__Requirement__
Take the entries that follow and return only the lines from the one with "209, 346, 272]" through the final line, leaving every picture behind.

__Data excerpts__
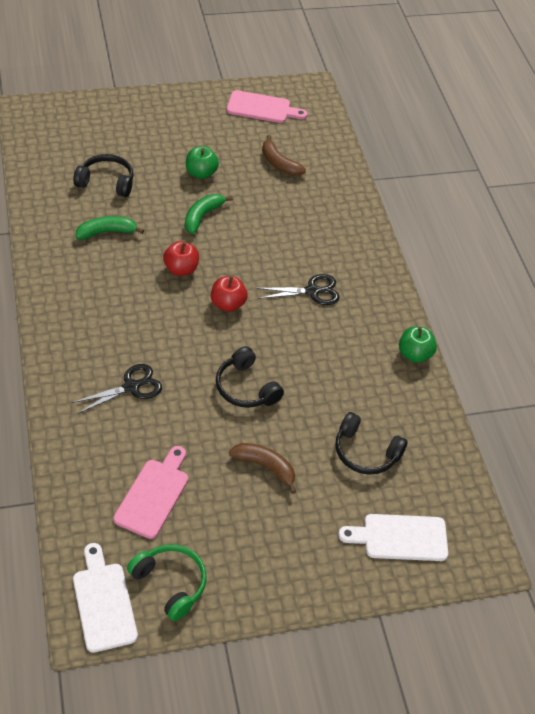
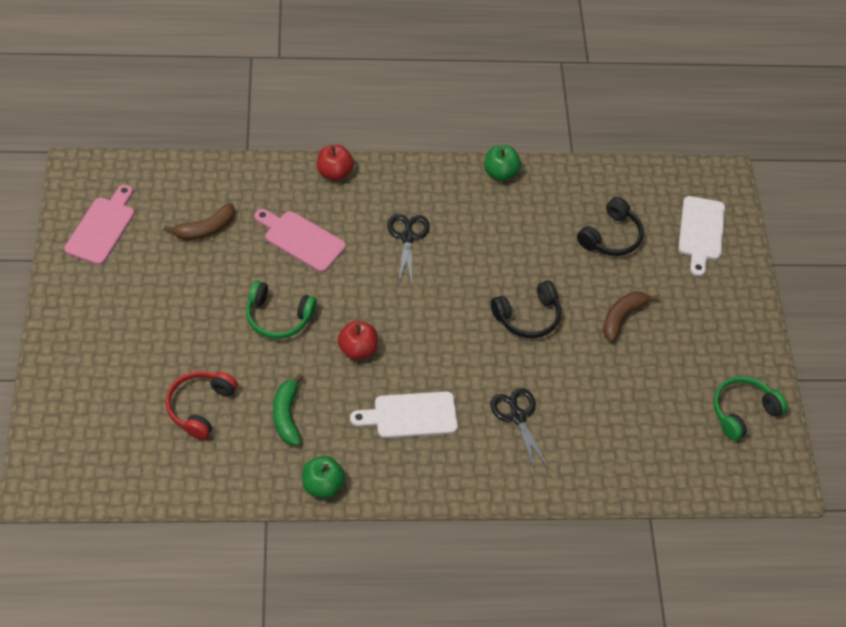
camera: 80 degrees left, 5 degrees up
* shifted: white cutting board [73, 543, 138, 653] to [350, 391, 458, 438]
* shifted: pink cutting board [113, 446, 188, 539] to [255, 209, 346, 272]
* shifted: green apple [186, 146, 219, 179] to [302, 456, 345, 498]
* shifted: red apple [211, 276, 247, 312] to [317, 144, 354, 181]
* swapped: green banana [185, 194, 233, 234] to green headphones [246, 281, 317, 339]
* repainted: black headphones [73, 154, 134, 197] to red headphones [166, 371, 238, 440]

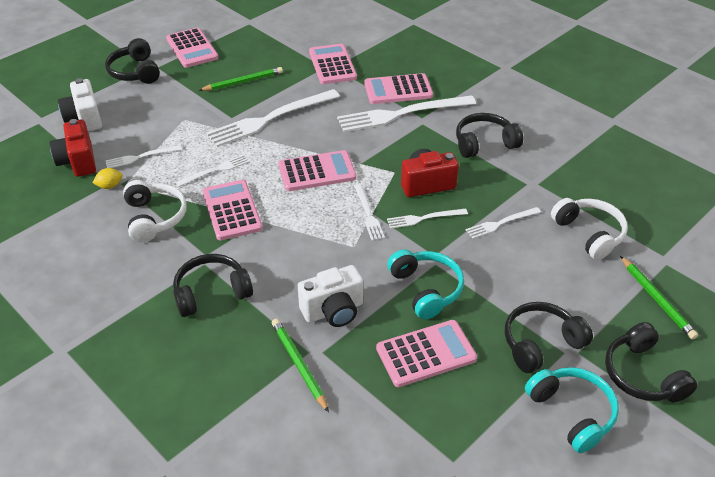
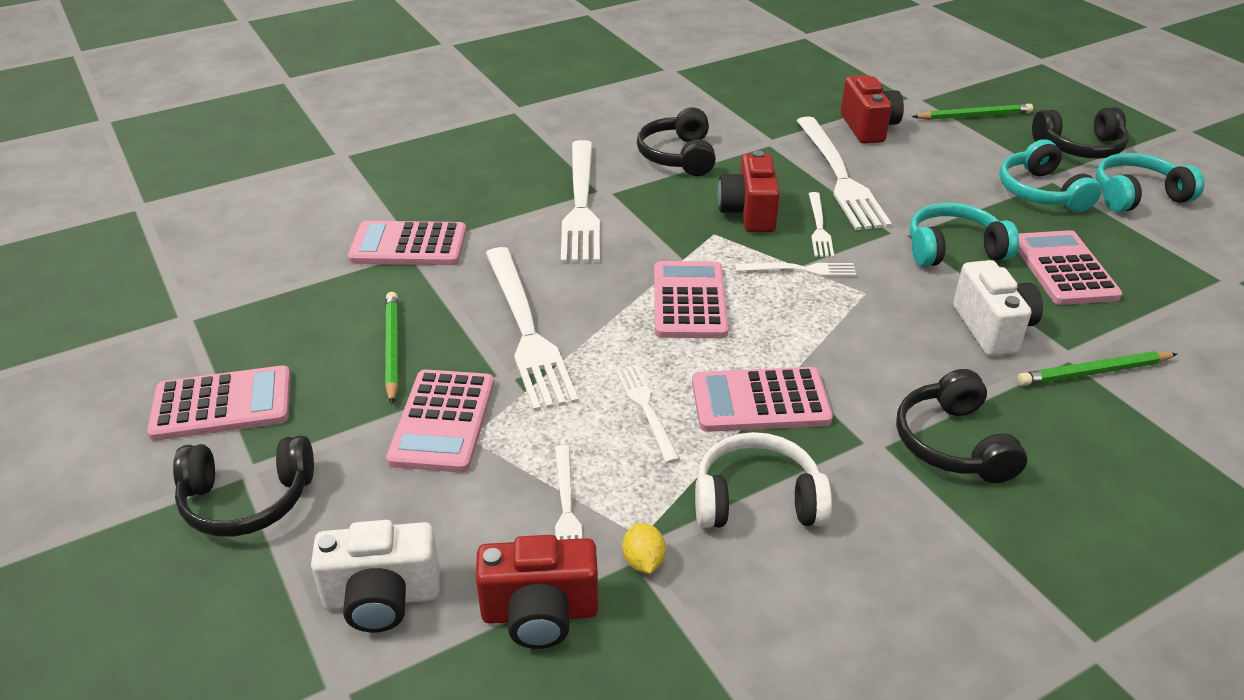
camera: 75 degrees left, 5 degrees down
* shifted: pink calculator [364, 73, 433, 104] to [386, 369, 494, 473]
* swapped: white headphones [551, 198, 628, 260] to red camera [841, 75, 904, 144]
* repainted: black headphones [505, 302, 593, 373] to turquoise headphones [999, 139, 1101, 212]
* scaled: white fork [466, 207, 541, 239] = [796, 116, 892, 230] x2.00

__Answer box__
* shifted: pink cutting board [113, 446, 188, 539] to [255, 209, 346, 272]
* shifted: green apple [186, 146, 219, 179] to [302, 456, 345, 498]
* shifted: red apple [211, 276, 247, 312] to [317, 144, 354, 181]
* swapped: green banana [185, 194, 233, 234] to green headphones [246, 281, 317, 339]
* repainted: black headphones [73, 154, 134, 197] to red headphones [166, 371, 238, 440]

camera: 75 degrees left, 5 degrees down
* shifted: pink calculator [364, 73, 433, 104] to [386, 369, 494, 473]
* swapped: white headphones [551, 198, 628, 260] to red camera [841, 75, 904, 144]
* repainted: black headphones [505, 302, 593, 373] to turquoise headphones [999, 139, 1101, 212]
* scaled: white fork [466, 207, 541, 239] = [796, 116, 892, 230] x2.00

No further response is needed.